Every record is to be duplicated exactly as it reads, without its images.

# EXERCISE INPUTS

= = = = =

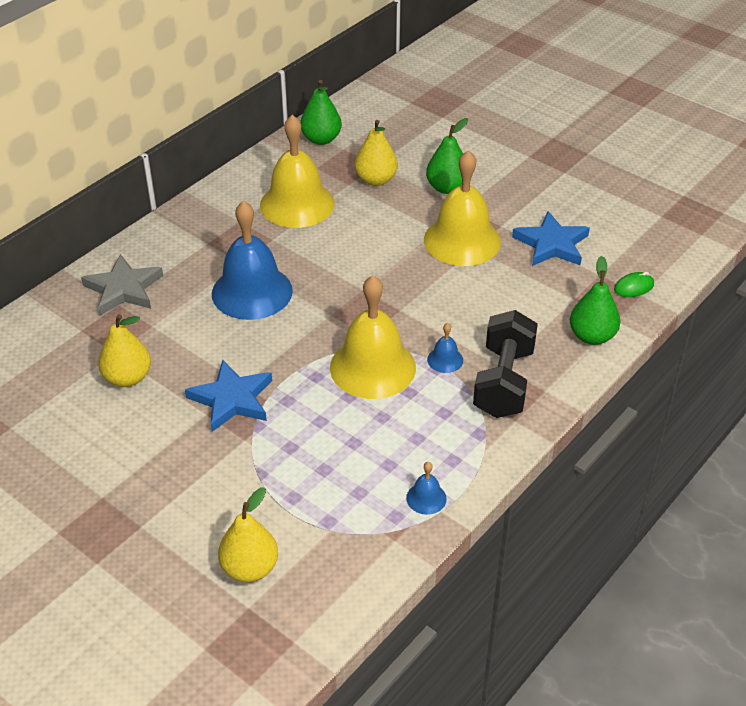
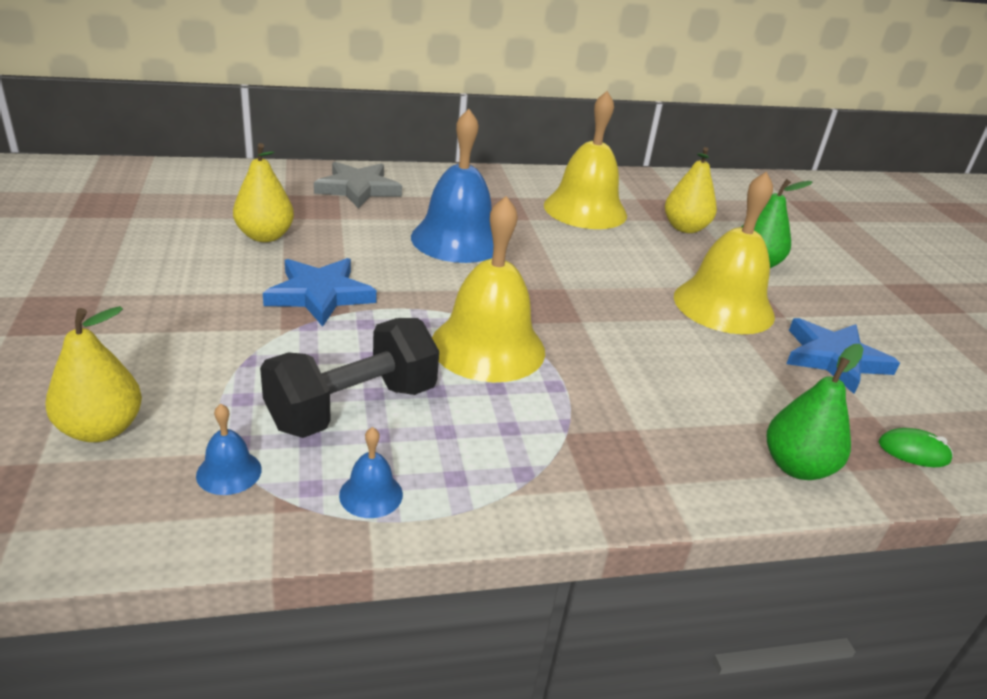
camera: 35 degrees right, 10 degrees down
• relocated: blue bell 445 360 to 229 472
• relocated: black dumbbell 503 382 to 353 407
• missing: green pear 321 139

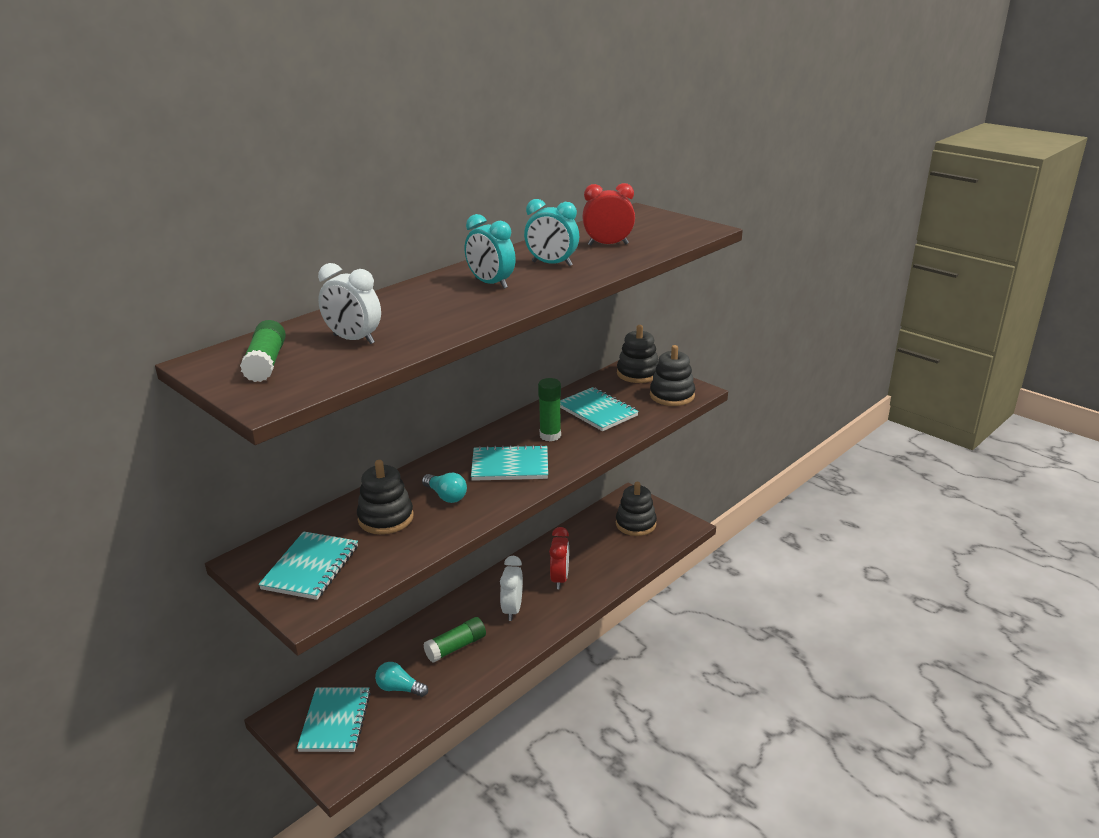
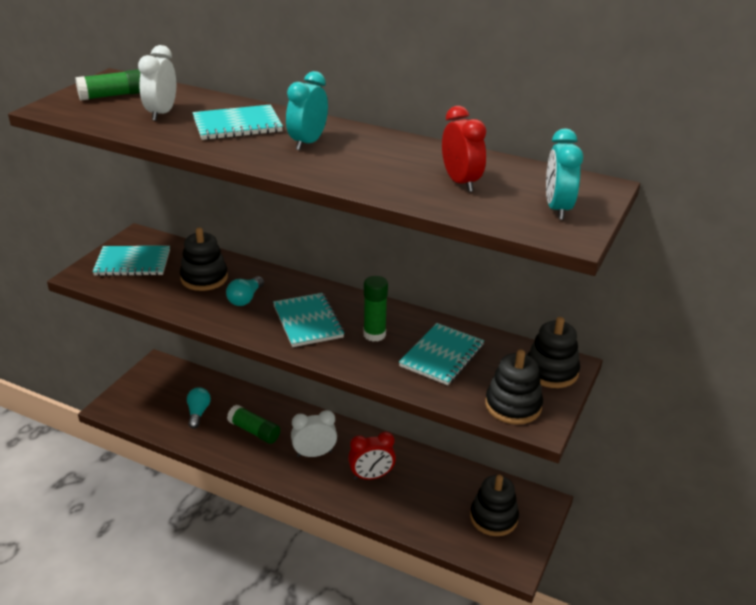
camera: 70 degrees right, 5 degrees up
• relocated: turquoise notebook 335 721 to 237 125
• relocated: turquoise clock 552 264 to 557 209

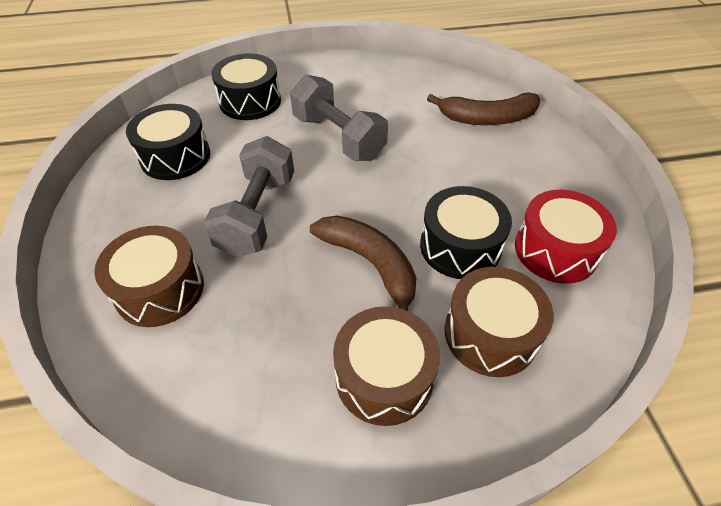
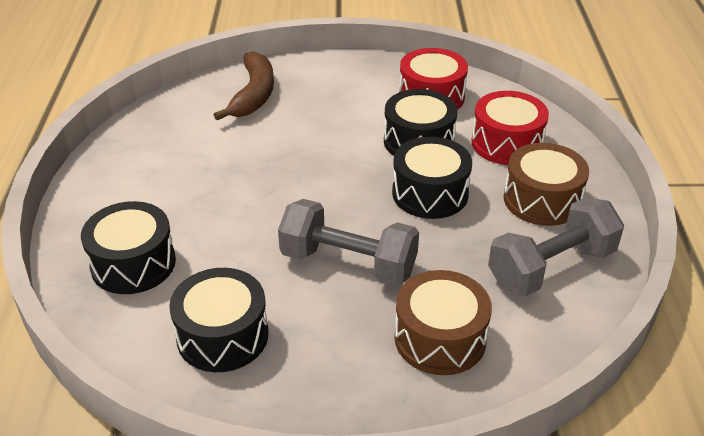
camera: 80 degrees left, 10 degrees down
• exchanged: brown banana 370 264 to black drum 430 193
• colour: brown drum 490 334 to red drum 506 143
• relocated: grey dumbbell 338 137 to 551 267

= = = = =

# ANSWER BOX
camera: 35 degrees right, 10 degrees down
• relocated: blue bell 445 360 to 229 472
• relocated: black dumbbell 503 382 to 353 407
• missing: green pear 321 139

camera: 70 degrees right, 5 degrees up
• relocated: turquoise notebook 335 721 to 237 125
• relocated: turquoise clock 552 264 to 557 209

camera: 80 degrees left, 10 degrees down
• exchanged: brown banana 370 264 to black drum 430 193
• colour: brown drum 490 334 to red drum 506 143
• relocated: grey dumbbell 338 137 to 551 267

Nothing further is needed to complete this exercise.